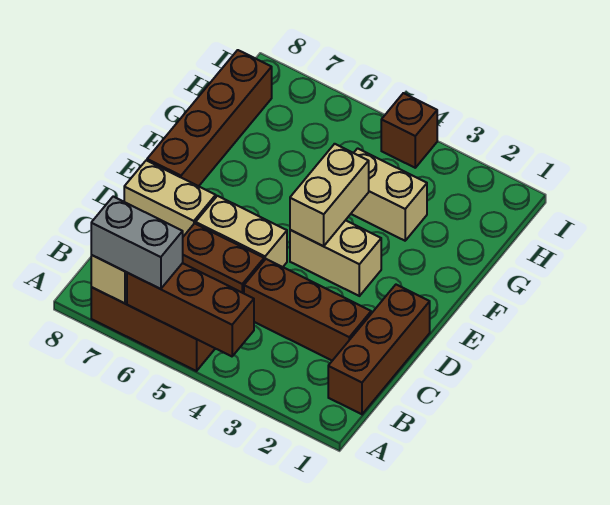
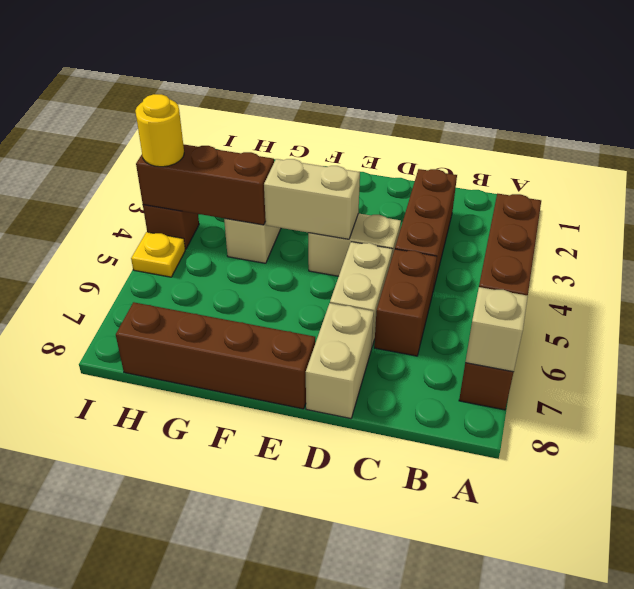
grey brick A6:A7 level 3 -> none
brown brick B1:D1 level 1 -> brown brick G4:I4 level 2
tan brick E3:E4 level 1 -> tan brick D4:E4 level 1
none -> yellow round brick I4 level 3
none -> yellow plate I5 level 1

◆ ◆ ◆ ◆

▸ **DIRECTIONS**
Which lines run from the one containing "tan brick E3:E4" through the end of the material? Output exactly those lines and no others.

▸ **RESULT BELOW**
tan brick E3:E4 level 1 -> tan brick D4:E4 level 1
none -> yellow round brick I4 level 3
none -> yellow plate I5 level 1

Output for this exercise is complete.